#### Supplied records

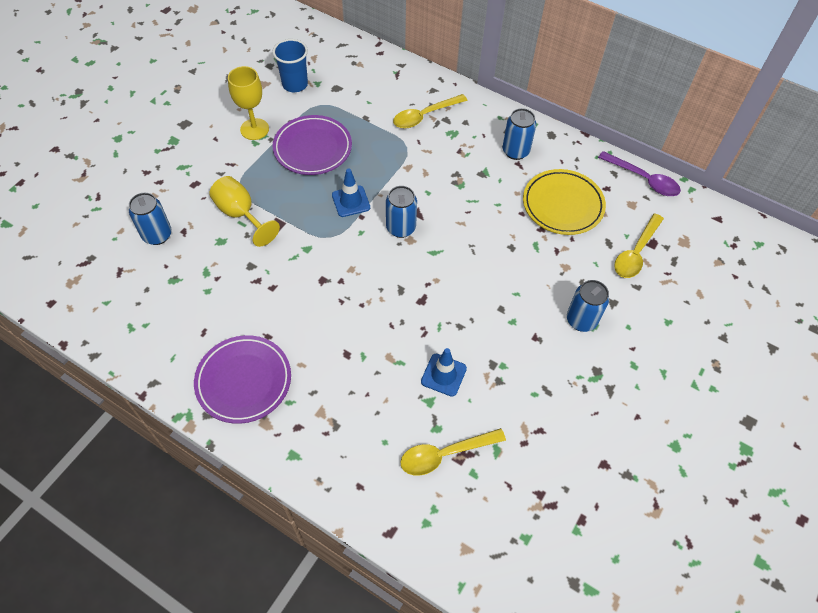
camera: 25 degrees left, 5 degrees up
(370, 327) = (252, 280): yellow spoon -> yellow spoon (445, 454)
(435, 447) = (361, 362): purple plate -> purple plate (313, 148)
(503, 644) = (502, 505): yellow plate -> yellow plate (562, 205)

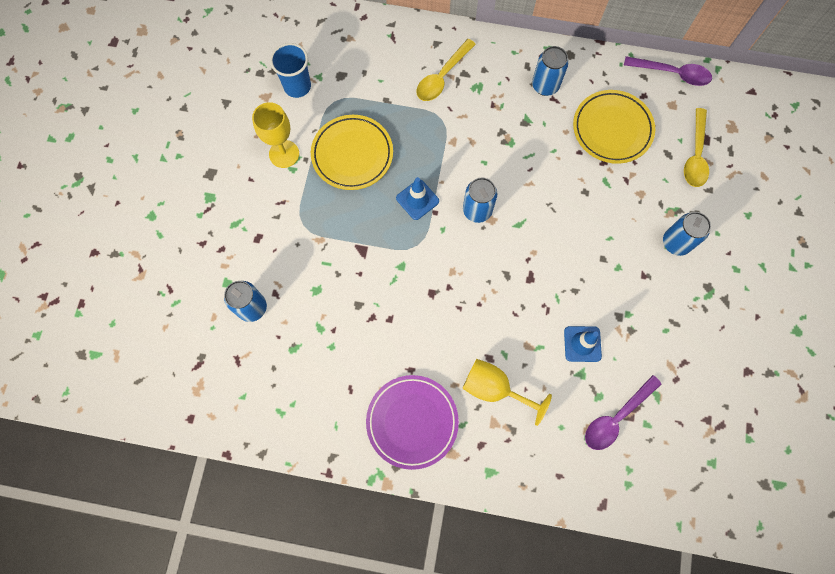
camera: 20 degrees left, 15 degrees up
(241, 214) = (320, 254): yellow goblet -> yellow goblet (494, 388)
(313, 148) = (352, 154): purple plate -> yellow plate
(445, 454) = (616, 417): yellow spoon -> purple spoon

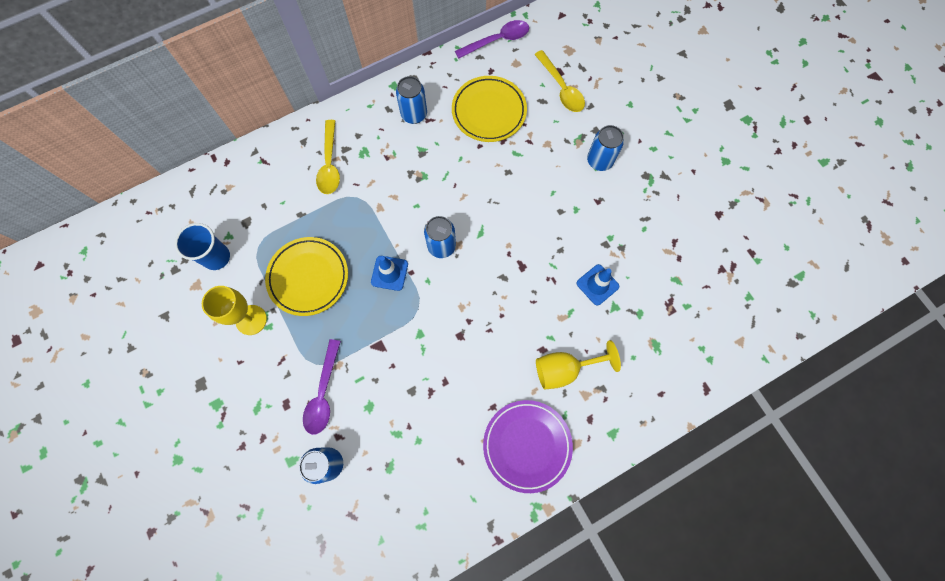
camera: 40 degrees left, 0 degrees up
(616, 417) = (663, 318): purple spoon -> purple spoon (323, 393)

########

The range to copy runs from the line with "camera: 20 degrees left, 15 degrees up" to the last line of the entries, both included; copy it exactly and leave out the pictures.

camera: 20 degrees left, 15 degrees up
(241, 214) = (320, 254): yellow goblet -> yellow goblet (494, 388)
(313, 148) = (352, 154): purple plate -> yellow plate
(445, 454) = (616, 417): yellow spoon -> purple spoon

camera: 40 degrees left, 0 degrees up
(616, 417) = (663, 318): purple spoon -> purple spoon (323, 393)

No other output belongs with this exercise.